§ **Problem description**
Go line by line through the data and copy those with the word "fresa".

§ **Data**
§
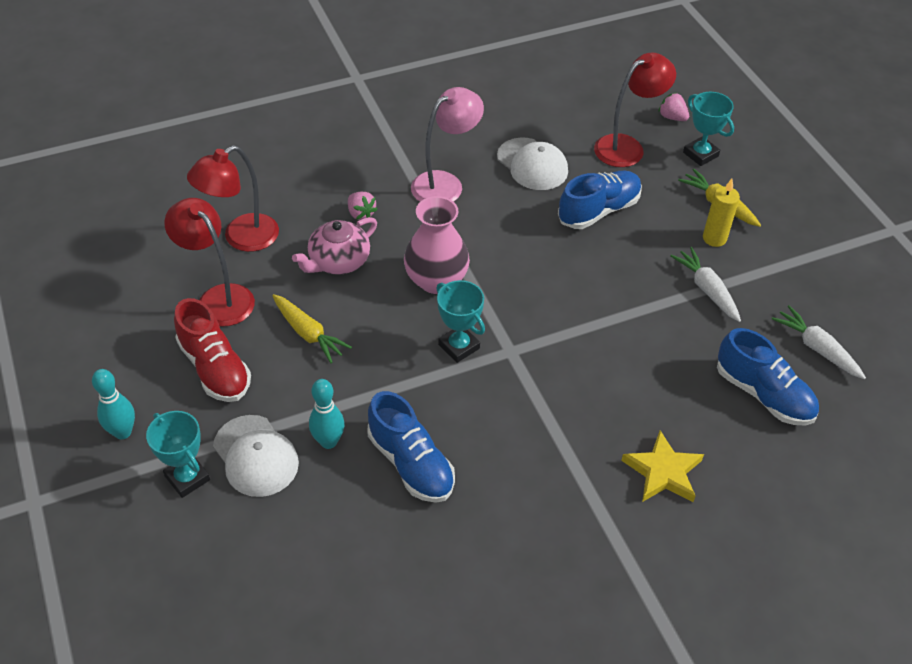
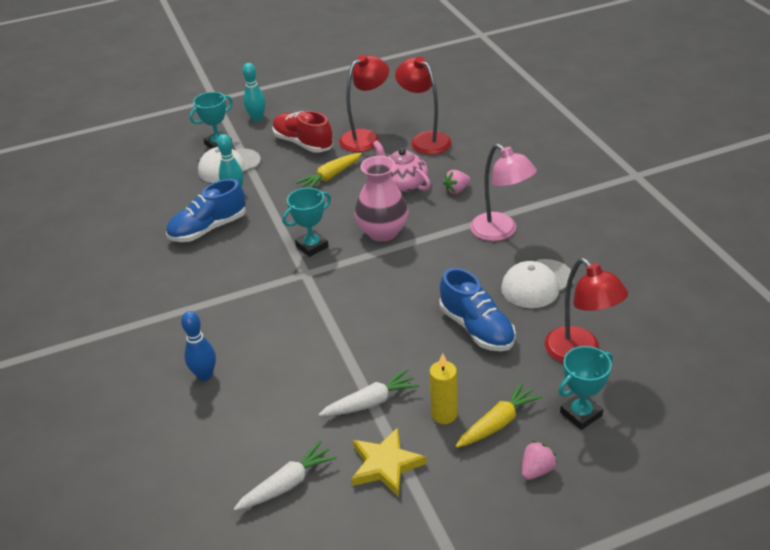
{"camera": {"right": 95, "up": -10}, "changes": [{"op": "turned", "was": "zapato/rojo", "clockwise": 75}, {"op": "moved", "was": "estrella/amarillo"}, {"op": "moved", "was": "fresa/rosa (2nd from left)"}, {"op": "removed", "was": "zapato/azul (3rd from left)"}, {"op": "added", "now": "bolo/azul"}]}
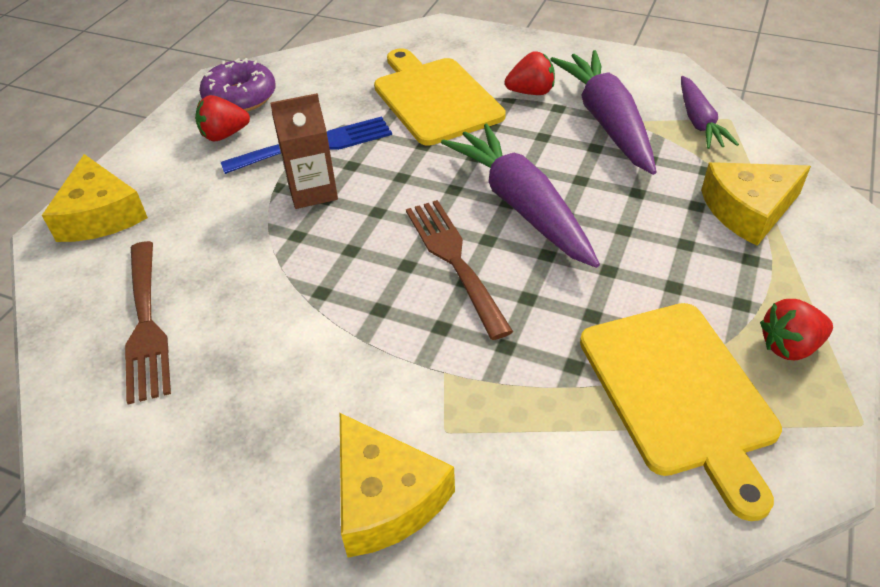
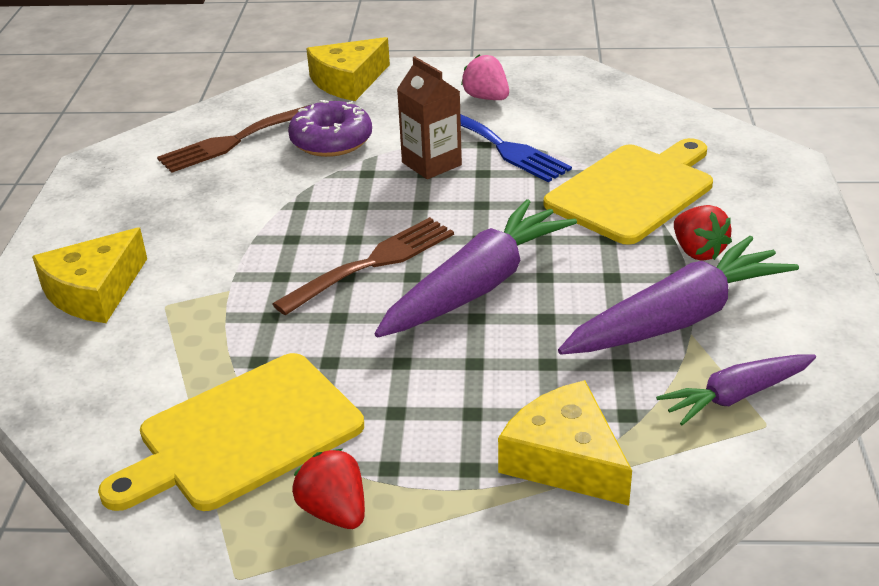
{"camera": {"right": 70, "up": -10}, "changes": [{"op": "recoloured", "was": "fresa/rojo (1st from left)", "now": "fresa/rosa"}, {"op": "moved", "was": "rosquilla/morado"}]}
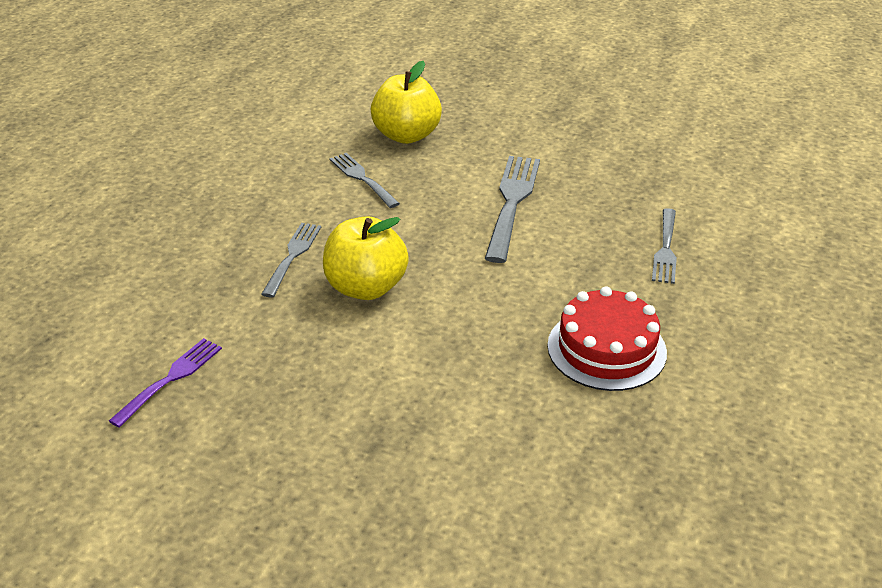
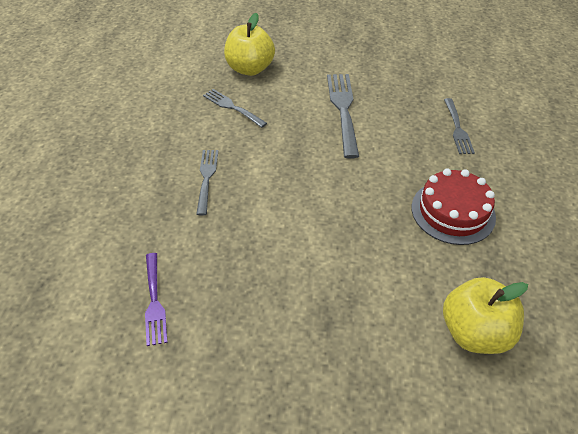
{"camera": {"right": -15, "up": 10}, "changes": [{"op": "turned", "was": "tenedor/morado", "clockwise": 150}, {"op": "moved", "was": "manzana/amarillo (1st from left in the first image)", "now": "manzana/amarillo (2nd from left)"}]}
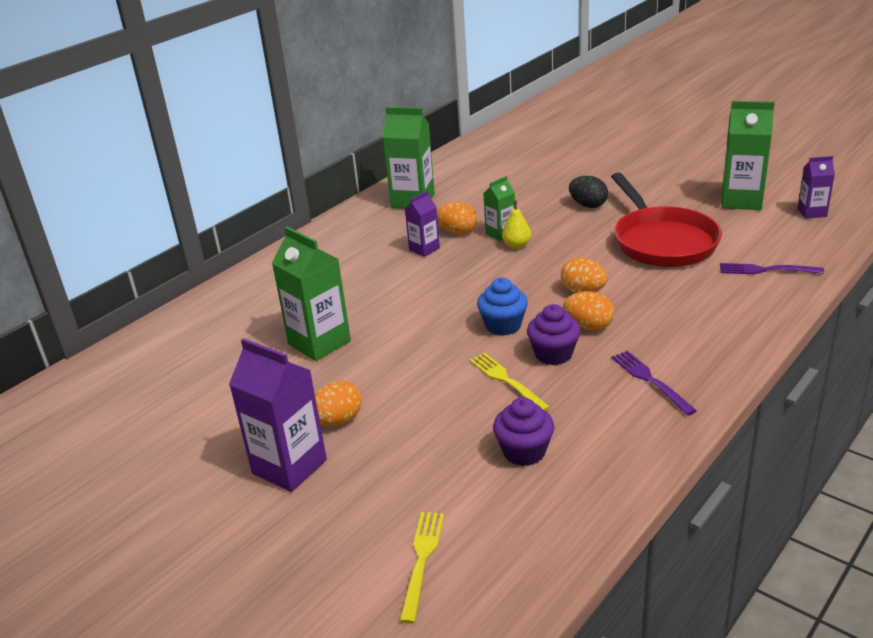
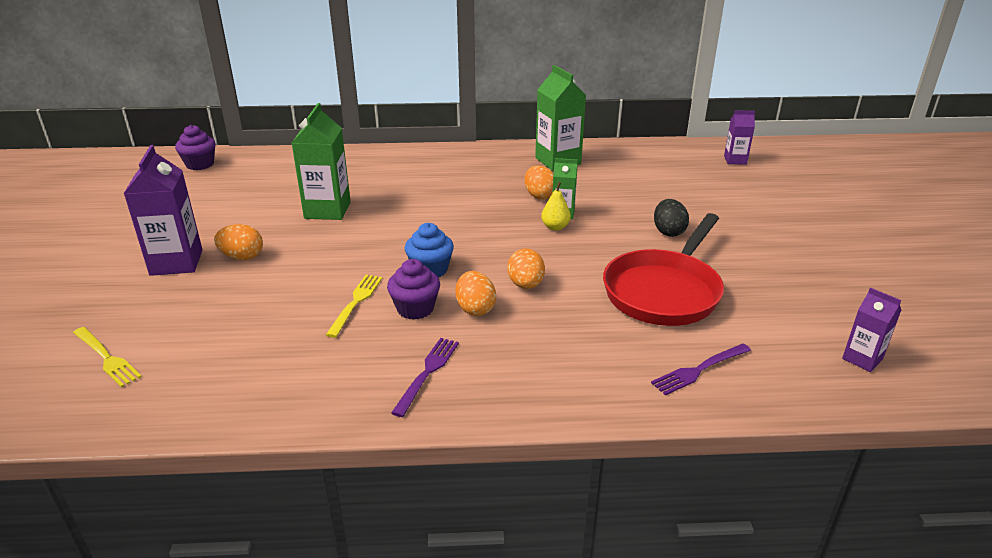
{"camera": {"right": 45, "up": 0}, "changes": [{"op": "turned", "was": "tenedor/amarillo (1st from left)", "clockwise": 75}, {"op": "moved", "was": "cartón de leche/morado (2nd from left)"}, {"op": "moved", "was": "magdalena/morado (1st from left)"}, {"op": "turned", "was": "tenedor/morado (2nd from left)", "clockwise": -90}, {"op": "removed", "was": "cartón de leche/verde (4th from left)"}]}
§
§ **Task result**
{"camera": {"right": 95, "up": -10}, "changes": [{"op": "turned", "was": "zapato/rojo", "clockwise": 75}, {"op": "moved", "was": "estrella/amarillo"}, {"op": "moved", "was": "fresa/rosa (2nd from left)"}, {"op": "removed", "was": "zapato/azul (3rd from left)"}, {"op": "added", "now": "bolo/azul"}]}
{"camera": {"right": 70, "up": -10}, "changes": [{"op": "recoloured", "was": "fresa/rojo (1st from left)", "now": "fresa/rosa"}, {"op": "moved", "was": "rosquilla/morado"}]}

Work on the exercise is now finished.